Aim of the task:
Search the entries for the word "carton". Copy every line where it turns up.
Start of Block
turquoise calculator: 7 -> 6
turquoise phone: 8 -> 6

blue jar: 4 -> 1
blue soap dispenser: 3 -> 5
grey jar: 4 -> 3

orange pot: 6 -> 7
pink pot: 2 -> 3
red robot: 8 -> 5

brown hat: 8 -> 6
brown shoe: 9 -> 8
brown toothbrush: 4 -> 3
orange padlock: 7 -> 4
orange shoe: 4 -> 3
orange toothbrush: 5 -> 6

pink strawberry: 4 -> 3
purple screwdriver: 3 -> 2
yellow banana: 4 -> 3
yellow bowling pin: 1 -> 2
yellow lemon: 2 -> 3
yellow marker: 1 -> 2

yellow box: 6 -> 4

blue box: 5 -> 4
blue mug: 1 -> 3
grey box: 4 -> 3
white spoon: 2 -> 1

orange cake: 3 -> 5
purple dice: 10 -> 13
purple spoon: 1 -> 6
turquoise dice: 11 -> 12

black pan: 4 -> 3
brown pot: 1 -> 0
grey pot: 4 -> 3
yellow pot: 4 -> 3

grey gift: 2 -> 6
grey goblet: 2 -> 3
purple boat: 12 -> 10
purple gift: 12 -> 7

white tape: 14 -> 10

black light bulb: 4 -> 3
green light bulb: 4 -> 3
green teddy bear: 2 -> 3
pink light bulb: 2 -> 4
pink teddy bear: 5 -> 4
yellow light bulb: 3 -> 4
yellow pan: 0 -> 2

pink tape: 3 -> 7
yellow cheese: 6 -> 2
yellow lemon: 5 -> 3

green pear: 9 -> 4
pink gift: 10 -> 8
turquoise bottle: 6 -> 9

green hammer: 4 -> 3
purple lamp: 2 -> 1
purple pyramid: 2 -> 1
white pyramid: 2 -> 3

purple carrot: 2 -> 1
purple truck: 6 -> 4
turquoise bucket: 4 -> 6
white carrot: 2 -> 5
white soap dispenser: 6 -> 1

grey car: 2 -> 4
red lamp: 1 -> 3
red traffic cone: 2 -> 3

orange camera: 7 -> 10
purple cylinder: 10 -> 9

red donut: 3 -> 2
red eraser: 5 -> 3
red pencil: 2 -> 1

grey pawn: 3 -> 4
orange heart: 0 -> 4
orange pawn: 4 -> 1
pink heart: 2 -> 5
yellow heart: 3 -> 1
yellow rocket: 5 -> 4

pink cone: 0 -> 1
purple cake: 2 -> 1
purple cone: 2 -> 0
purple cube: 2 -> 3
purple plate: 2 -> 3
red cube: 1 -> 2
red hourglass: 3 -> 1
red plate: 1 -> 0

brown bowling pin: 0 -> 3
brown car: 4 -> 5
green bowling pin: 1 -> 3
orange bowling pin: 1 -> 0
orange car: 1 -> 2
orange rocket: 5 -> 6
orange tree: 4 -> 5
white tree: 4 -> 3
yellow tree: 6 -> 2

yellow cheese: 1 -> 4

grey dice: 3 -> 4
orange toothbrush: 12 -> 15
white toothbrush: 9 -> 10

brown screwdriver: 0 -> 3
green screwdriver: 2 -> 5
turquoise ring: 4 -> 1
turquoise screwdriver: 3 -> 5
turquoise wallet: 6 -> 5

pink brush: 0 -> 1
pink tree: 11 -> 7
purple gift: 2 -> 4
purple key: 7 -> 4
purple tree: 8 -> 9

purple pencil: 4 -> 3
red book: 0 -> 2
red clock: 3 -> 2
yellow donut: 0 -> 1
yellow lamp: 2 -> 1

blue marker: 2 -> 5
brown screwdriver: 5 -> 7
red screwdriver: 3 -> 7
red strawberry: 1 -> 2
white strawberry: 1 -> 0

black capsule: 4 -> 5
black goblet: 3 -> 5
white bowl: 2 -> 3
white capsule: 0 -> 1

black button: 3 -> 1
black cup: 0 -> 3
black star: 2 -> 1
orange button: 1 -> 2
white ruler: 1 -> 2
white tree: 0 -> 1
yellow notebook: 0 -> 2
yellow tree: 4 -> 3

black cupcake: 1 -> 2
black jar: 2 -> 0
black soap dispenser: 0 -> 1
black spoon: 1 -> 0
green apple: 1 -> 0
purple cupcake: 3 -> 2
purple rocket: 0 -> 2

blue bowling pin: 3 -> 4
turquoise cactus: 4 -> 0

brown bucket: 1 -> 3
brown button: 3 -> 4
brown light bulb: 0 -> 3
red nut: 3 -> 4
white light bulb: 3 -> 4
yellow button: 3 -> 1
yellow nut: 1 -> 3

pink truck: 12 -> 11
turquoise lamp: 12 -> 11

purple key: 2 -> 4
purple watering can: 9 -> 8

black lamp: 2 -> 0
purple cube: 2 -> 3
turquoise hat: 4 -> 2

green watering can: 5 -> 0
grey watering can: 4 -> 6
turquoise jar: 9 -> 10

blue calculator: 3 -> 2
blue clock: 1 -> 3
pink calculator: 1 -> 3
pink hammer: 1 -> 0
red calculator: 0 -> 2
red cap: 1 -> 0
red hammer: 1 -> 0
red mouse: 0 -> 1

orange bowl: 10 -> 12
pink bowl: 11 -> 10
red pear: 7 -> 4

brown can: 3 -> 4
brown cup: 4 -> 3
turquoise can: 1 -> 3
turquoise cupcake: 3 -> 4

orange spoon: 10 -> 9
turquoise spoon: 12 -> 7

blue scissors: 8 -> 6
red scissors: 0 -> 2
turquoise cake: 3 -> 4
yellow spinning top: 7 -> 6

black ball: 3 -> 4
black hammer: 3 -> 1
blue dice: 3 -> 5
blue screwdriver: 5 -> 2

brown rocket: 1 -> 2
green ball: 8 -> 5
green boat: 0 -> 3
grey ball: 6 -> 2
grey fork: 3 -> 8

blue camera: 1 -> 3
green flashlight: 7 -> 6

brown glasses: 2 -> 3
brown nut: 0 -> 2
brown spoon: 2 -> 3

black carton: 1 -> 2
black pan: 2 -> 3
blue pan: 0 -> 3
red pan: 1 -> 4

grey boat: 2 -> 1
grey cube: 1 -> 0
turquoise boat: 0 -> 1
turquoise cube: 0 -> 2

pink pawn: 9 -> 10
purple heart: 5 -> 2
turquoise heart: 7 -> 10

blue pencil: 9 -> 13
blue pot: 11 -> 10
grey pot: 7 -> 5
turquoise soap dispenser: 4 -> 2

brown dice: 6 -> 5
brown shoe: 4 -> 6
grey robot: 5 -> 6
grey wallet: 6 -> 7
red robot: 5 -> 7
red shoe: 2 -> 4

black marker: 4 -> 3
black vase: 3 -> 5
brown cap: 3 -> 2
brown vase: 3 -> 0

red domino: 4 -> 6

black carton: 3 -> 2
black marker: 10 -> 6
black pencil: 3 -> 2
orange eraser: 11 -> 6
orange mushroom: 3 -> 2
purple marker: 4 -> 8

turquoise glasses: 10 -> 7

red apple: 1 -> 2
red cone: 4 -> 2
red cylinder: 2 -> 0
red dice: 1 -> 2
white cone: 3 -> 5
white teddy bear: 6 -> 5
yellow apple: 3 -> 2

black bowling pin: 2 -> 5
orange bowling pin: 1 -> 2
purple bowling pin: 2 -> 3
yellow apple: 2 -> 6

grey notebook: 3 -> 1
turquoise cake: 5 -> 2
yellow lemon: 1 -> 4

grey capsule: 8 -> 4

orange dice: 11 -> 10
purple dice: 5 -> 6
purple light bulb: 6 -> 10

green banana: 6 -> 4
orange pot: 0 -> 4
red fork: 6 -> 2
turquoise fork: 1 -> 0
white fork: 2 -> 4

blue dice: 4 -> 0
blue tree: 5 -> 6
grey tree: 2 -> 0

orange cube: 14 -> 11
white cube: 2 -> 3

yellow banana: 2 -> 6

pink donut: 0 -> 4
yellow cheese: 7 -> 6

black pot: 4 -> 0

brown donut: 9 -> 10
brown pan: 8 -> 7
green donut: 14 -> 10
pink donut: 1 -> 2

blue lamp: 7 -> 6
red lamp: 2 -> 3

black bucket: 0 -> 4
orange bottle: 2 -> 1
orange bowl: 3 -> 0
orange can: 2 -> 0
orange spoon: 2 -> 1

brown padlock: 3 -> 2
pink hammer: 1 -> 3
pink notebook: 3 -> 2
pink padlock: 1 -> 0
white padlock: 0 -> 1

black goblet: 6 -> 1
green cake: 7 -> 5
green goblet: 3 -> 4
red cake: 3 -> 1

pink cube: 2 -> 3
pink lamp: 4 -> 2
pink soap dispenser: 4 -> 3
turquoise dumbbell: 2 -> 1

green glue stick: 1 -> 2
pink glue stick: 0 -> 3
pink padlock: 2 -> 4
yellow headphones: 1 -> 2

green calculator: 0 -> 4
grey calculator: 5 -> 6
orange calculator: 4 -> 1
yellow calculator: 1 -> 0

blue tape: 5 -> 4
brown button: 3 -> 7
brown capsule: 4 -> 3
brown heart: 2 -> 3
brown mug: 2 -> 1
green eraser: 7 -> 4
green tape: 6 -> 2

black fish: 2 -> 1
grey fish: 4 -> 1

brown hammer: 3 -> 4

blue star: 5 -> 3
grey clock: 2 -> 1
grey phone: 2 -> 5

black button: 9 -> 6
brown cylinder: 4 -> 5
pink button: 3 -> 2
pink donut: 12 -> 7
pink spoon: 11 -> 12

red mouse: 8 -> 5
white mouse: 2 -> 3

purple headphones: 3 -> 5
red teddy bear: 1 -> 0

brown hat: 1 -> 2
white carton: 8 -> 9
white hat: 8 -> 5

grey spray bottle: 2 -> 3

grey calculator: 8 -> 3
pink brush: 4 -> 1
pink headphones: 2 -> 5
End of Block
Exercise result:
black carton: 1 -> 2
black carton: 3 -> 2
white carton: 8 -> 9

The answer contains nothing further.